Exercise brief —
Each entry must be written out again exactly as it stands.

Given information —
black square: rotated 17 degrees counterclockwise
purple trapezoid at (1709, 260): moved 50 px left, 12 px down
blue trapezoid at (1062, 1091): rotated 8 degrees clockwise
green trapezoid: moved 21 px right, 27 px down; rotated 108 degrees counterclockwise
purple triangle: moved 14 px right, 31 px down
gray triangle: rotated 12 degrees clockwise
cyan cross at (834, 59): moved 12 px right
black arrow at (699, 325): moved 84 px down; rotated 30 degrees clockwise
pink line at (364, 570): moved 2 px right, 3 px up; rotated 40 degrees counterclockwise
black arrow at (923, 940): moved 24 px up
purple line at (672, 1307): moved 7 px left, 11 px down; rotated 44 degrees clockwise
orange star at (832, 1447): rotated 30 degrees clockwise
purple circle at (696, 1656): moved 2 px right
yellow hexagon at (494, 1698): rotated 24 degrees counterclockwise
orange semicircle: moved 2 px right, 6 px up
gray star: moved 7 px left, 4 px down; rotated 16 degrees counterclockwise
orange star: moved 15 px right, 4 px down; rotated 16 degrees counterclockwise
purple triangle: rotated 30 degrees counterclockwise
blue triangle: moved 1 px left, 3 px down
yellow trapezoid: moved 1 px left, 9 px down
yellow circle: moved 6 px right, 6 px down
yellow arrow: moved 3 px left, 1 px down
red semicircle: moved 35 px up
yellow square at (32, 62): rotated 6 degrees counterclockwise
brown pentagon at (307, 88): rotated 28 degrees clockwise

Solution —
black square: rotated 17 degrees counterclockwise
purple trapezoid at (1709, 260): moved 50 px left, 12 px down
blue trapezoid at (1062, 1091): rotated 8 degrees clockwise
green trapezoid: moved 21 px right, 27 px down; rotated 108 degrees counterclockwise
purple triangle: moved 14 px right, 31 px down
gray triangle: rotated 12 degrees clockwise
cyan cross at (834, 59): moved 12 px right
black arrow at (699, 325): moved 84 px down; rotated 30 degrees clockwise
pink line at (364, 570): moved 2 px right, 3 px up; rotated 40 degrees counterclockwise
black arrow at (923, 940): moved 24 px up
purple line at (672, 1307): moved 7 px left, 11 px down; rotated 44 degrees clockwise
orange star at (832, 1447): rotated 30 degrees clockwise
purple circle at (696, 1656): moved 2 px right
yellow hexagon at (494, 1698): rotated 24 degrees counterclockwise
orange semicircle: moved 2 px right, 6 px up
gray star: moved 7 px left, 4 px down; rotated 16 degrees counterclockwise
orange star: moved 15 px right, 4 px down; rotated 16 degrees counterclockwise
purple triangle: rotated 30 degrees counterclockwise
blue triangle: moved 1 px left, 3 px down
yellow trapezoid: moved 1 px left, 9 px down
yellow circle: moved 6 px right, 6 px down
yellow arrow: moved 3 px left, 1 px down
red semicircle: moved 35 px up
yellow square at (32, 62): rotated 6 degrees counterclockwise
brown pentagon at (307, 88): rotated 28 degrees clockwise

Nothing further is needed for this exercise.